*** Opening of Information provided ***

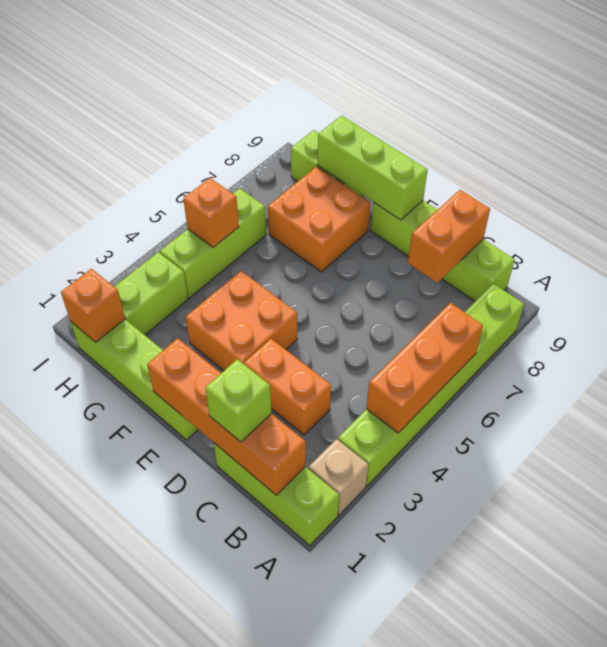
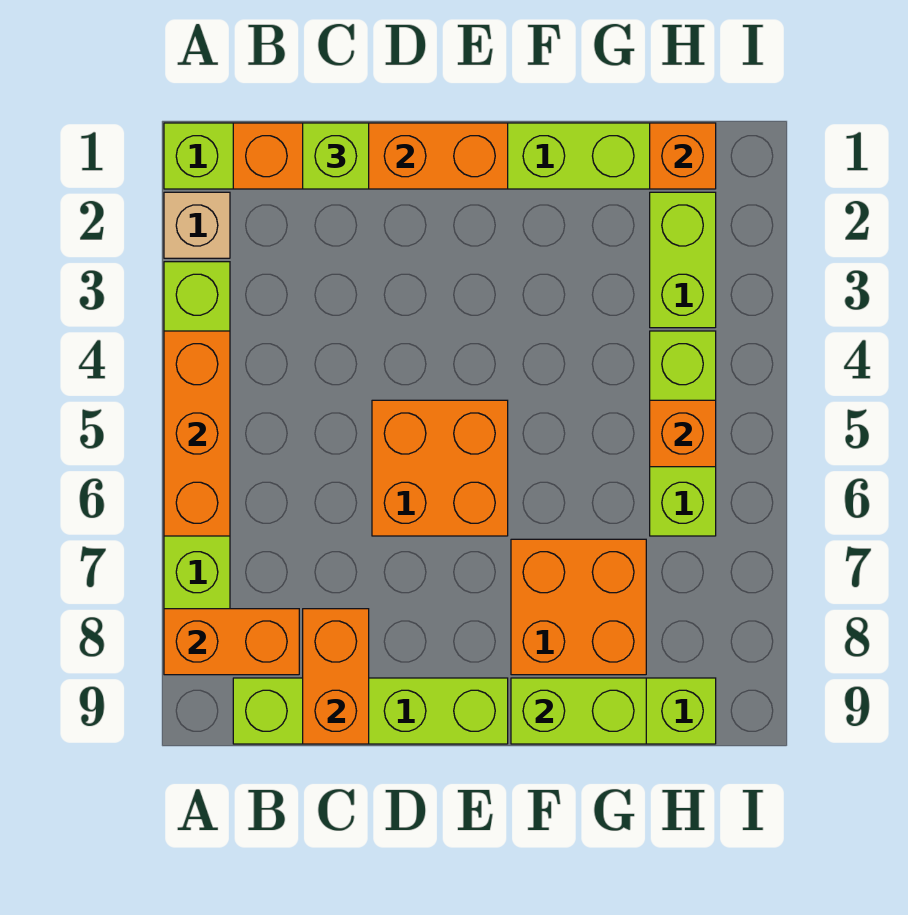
orange brick C3:D3 level 1 -> orange brick A8:B8 level 2
orange brick E3:F4 level 1 -> orange brick D5:E6 level 1
lime brick E9:G9 level 2 -> lime brick F9:G9 level 2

*** Close of Information provided ***

→ **Task directions**:
Pictures aside, reproduce the listing above exactly.

→ **Solution**:
orange brick C3:D3 level 1 -> orange brick A8:B8 level 2
orange brick E3:F4 level 1 -> orange brick D5:E6 level 1
lime brick E9:G9 level 2 -> lime brick F9:G9 level 2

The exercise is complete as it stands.